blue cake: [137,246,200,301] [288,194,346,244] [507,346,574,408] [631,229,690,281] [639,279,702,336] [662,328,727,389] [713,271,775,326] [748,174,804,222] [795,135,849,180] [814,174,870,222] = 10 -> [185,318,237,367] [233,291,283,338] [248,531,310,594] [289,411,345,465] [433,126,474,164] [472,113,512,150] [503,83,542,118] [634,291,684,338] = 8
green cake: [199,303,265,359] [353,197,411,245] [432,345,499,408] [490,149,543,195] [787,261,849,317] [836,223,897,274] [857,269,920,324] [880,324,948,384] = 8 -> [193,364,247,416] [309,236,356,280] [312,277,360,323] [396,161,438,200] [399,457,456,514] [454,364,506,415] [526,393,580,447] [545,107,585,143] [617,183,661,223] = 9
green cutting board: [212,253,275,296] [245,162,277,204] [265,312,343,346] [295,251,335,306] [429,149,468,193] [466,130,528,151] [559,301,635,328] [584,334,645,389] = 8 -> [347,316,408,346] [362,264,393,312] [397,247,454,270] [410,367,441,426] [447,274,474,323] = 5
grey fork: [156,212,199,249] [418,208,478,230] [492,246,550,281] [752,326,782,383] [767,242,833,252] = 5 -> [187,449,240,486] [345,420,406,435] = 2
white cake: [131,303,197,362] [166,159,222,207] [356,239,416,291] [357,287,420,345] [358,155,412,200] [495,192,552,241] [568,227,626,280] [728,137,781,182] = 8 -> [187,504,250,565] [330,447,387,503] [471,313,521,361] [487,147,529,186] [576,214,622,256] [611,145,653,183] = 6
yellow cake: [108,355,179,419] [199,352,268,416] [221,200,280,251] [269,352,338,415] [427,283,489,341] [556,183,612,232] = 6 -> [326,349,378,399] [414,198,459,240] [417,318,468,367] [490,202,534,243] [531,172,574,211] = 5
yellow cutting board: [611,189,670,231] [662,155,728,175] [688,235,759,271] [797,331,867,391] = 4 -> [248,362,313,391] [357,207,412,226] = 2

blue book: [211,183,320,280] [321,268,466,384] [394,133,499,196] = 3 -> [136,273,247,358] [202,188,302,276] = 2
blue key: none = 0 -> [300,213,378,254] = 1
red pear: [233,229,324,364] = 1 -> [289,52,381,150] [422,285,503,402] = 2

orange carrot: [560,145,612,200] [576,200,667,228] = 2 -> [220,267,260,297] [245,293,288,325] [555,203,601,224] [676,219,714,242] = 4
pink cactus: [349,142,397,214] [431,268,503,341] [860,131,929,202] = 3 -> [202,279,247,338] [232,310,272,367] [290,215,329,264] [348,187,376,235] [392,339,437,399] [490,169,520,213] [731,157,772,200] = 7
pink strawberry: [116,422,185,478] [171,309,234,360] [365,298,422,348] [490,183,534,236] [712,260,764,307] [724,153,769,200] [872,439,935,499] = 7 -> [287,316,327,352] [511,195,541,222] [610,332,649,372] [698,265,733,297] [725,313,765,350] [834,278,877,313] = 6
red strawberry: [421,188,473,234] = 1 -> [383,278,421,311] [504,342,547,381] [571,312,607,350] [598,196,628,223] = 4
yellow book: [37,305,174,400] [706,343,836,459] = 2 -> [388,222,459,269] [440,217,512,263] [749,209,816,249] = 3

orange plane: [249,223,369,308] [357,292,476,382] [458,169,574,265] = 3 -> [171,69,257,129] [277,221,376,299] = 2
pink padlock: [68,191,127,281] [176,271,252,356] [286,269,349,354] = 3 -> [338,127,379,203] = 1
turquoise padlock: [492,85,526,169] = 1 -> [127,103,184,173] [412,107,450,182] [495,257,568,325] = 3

* [Action item] Your answer should consist of each line of the data above in which the word "orange" occurs.

* [Solution to the exercise]
orange carrot: [560,145,612,200] [576,200,667,228] = 2 -> [220,267,260,297] [245,293,288,325] [555,203,601,224] [676,219,714,242] = 4
orange plane: [249,223,369,308] [357,292,476,382] [458,169,574,265] = 3 -> [171,69,257,129] [277,221,376,299] = 2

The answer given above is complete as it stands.